Work task
Although the records contain pictures, the copy must not; reproduce everything else in them exactly.

Available data

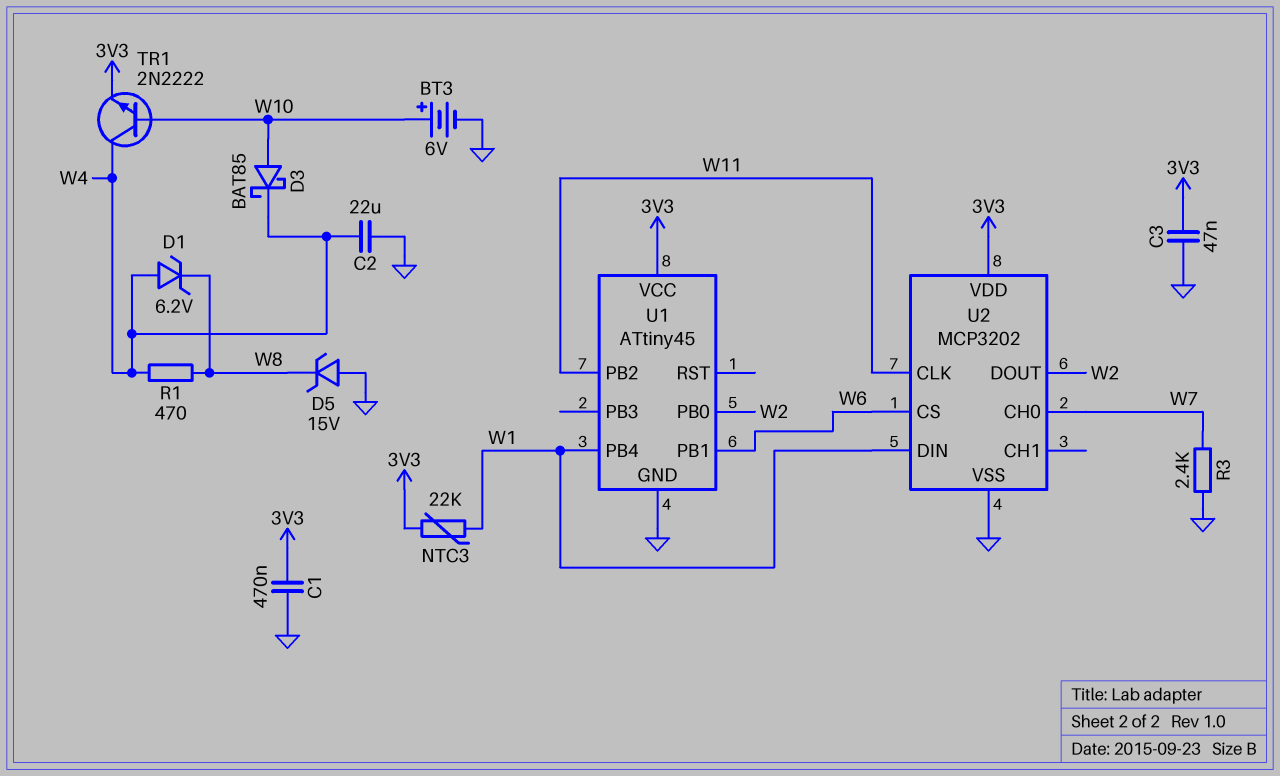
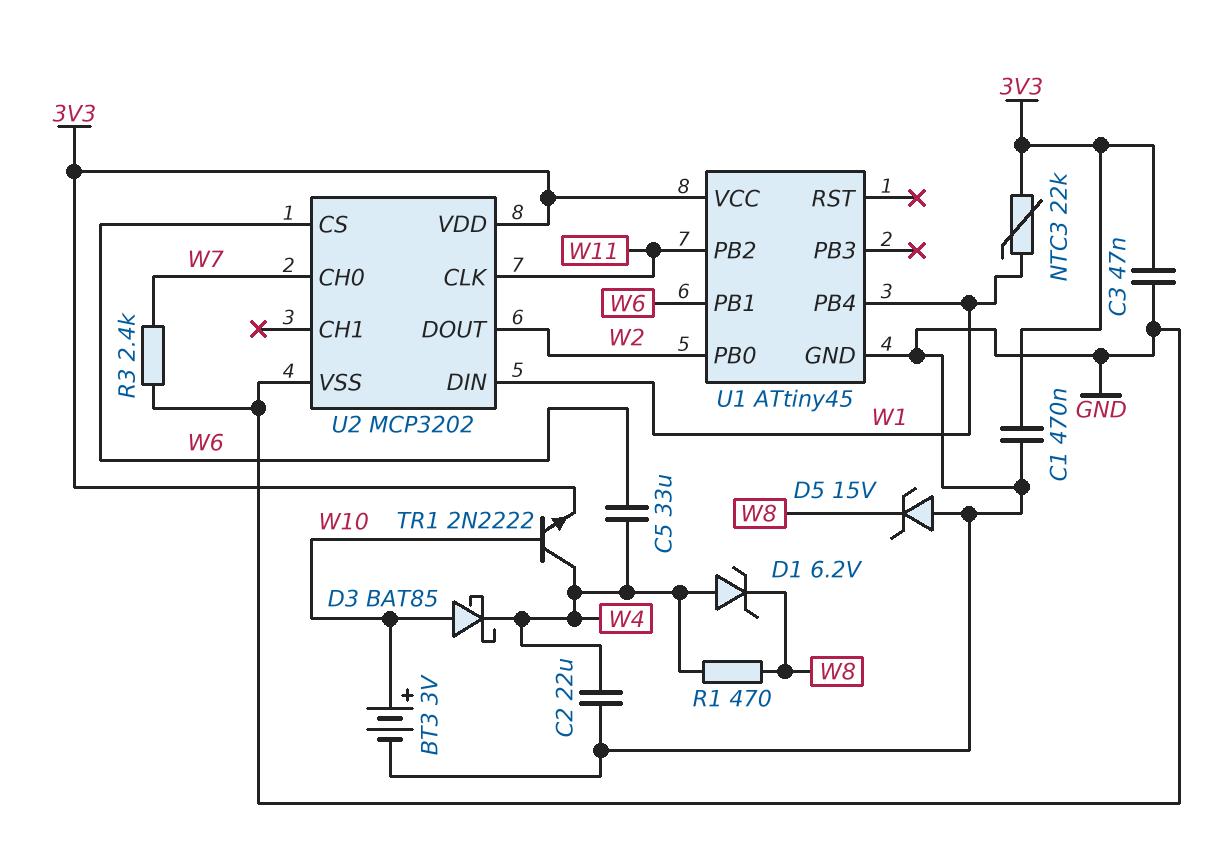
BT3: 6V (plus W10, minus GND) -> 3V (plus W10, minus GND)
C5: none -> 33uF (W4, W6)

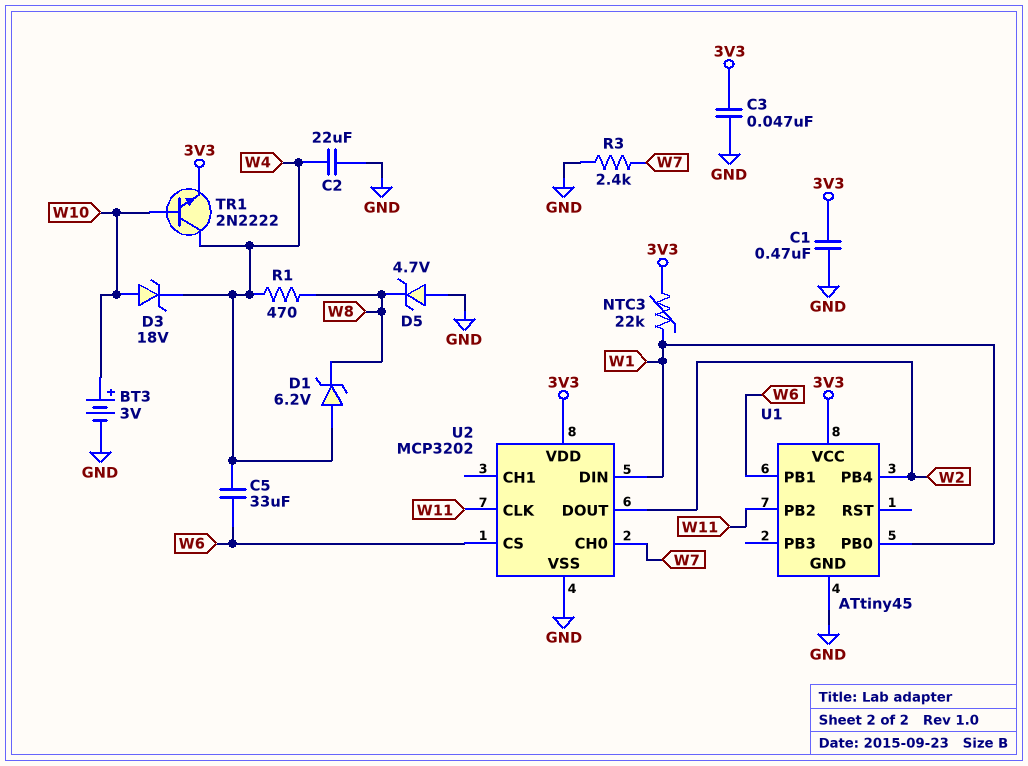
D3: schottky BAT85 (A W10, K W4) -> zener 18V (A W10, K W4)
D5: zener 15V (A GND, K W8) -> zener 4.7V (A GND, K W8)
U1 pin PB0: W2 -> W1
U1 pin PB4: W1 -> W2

Answer to the exercise
BT3: 6V (plus W10, minus GND) -> 3V (plus W10, minus GND)
C5: none -> 33uF (W4, W6)

D3: schottky BAT85 (A W10, K W4) -> zener 18V (A W10, K W4)
D5: zener 15V (A GND, K W8) -> zener 4.7V (A GND, K W8)
U1 pin PB0: W2 -> W1
U1 pin PB4: W1 -> W2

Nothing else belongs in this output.